─── MATERIAL PROVIDED ───

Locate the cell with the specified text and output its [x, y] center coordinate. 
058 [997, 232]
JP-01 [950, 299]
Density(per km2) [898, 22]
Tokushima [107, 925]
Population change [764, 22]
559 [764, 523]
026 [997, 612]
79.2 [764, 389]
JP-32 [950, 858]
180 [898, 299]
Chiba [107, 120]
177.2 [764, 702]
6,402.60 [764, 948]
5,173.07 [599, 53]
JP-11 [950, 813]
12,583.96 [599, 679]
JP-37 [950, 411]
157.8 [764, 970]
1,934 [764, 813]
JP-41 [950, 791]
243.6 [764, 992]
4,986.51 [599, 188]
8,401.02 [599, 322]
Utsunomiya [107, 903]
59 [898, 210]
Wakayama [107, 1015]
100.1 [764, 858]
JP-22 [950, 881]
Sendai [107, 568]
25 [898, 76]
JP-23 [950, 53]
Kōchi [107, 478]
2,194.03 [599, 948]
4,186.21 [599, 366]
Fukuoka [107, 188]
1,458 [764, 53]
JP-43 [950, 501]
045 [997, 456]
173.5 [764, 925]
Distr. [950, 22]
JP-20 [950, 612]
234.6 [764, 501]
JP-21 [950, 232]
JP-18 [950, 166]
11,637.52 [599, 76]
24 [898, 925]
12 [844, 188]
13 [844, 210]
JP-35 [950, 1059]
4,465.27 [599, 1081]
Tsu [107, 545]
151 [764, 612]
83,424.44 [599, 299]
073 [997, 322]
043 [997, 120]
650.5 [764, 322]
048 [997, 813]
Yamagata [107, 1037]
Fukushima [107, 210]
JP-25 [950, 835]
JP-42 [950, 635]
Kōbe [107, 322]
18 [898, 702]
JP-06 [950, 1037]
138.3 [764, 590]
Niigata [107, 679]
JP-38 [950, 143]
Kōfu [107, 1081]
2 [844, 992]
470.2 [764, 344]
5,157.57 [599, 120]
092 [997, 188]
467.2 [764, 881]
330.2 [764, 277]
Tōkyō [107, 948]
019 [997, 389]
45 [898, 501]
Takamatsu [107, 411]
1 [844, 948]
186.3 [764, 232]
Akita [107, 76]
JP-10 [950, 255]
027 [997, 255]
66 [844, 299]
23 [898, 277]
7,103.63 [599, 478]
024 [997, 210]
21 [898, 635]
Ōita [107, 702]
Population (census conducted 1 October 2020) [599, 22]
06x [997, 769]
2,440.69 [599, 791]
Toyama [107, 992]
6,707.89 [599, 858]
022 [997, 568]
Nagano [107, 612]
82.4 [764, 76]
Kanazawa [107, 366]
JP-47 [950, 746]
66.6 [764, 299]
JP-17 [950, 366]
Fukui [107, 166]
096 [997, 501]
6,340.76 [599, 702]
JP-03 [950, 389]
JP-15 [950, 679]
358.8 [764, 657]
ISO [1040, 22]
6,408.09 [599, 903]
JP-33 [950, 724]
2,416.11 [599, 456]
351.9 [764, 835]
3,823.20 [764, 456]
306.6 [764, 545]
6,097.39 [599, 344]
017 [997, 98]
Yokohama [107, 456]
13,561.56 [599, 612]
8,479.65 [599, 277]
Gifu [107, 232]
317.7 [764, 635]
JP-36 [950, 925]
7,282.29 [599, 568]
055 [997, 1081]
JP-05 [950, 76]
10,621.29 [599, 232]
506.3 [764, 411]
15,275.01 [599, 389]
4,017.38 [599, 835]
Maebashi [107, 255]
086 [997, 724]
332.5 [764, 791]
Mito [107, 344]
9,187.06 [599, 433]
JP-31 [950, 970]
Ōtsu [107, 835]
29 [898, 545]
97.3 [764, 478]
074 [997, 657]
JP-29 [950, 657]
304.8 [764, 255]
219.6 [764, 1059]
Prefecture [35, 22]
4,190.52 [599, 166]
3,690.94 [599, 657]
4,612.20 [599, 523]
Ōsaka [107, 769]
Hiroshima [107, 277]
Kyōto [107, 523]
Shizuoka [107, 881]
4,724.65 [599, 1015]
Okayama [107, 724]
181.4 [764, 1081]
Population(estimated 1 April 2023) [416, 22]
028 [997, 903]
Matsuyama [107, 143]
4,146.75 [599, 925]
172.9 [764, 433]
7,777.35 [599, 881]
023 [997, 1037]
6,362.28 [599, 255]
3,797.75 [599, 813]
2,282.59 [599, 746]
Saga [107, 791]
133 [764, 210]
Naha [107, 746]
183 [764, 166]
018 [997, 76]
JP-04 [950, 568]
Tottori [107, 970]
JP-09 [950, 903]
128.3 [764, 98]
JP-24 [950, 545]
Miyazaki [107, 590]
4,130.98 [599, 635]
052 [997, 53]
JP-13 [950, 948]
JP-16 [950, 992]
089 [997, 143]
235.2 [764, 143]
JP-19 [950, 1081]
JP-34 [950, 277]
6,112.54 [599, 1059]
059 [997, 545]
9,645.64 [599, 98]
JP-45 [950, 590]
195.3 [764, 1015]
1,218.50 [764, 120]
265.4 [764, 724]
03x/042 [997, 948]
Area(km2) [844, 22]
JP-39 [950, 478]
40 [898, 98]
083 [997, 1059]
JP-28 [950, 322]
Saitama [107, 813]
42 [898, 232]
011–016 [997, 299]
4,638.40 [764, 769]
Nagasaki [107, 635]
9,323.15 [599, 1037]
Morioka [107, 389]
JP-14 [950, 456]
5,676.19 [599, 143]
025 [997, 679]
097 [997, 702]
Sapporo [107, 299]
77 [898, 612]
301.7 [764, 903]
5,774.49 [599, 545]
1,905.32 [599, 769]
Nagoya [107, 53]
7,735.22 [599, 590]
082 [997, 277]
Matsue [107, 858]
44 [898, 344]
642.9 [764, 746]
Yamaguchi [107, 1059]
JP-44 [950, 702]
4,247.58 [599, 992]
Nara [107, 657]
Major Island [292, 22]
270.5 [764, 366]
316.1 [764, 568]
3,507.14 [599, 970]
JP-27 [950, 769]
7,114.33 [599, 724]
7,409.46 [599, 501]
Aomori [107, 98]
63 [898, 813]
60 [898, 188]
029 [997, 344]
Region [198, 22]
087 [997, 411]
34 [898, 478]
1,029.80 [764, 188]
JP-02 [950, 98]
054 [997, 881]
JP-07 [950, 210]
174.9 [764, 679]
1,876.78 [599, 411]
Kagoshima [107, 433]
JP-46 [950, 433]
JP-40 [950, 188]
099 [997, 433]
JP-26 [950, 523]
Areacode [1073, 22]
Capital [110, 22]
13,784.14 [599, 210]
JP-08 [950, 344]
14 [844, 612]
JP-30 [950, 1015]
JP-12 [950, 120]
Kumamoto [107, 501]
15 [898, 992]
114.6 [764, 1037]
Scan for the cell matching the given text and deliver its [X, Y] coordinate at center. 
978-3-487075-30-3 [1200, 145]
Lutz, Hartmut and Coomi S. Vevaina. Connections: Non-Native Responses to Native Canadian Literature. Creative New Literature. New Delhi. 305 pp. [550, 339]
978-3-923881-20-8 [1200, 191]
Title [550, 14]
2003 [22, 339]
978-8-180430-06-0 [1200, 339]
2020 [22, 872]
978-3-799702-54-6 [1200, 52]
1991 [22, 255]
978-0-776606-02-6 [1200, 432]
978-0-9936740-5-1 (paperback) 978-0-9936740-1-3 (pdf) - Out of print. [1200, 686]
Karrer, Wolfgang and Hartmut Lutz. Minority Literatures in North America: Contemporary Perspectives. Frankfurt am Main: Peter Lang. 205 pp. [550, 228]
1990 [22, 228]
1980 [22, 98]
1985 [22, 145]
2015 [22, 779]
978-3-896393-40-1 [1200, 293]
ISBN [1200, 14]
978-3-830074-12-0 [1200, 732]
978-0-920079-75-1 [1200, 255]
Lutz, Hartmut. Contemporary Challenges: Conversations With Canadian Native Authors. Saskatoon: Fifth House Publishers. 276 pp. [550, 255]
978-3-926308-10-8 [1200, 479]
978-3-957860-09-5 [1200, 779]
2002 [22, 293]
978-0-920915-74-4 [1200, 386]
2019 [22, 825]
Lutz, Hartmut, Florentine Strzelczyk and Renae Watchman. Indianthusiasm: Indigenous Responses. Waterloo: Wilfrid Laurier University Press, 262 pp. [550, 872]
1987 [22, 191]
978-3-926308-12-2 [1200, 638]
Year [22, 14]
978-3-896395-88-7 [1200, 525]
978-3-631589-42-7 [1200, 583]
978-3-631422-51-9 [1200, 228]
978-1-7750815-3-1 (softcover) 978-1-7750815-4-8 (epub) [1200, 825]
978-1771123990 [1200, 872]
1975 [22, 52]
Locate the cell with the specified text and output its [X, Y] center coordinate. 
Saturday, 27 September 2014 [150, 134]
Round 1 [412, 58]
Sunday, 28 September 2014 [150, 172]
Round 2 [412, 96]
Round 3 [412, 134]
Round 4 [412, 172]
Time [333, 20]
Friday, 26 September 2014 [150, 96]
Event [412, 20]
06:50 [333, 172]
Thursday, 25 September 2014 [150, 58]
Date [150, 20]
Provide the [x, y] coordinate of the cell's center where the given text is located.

───

§ **OBJECTIVE**
Copy out word for word the records from their first line through the line containing "Utsunomiya [107, 903]", including that line.

§ **FULL ANSWER**
Locate the cell with the specified text and output its [x, y] center coordinate. 
058 [997, 232]
JP-01 [950, 299]
Density(per km2) [898, 22]
Tokushima [107, 925]
Population change [764, 22]
559 [764, 523]
026 [997, 612]
79.2 [764, 389]
JP-32 [950, 858]
180 [898, 299]
Chiba [107, 120]
177.2 [764, 702]
6,402.60 [764, 948]
5,173.07 [599, 53]
JP-11 [950, 813]
12,583.96 [599, 679]
JP-37 [950, 411]
157.8 [764, 970]
1,934 [764, 813]
JP-41 [950, 791]
243.6 [764, 992]
4,986.51 [599, 188]
8,401.02 [599, 322]
Utsunomiya [107, 903]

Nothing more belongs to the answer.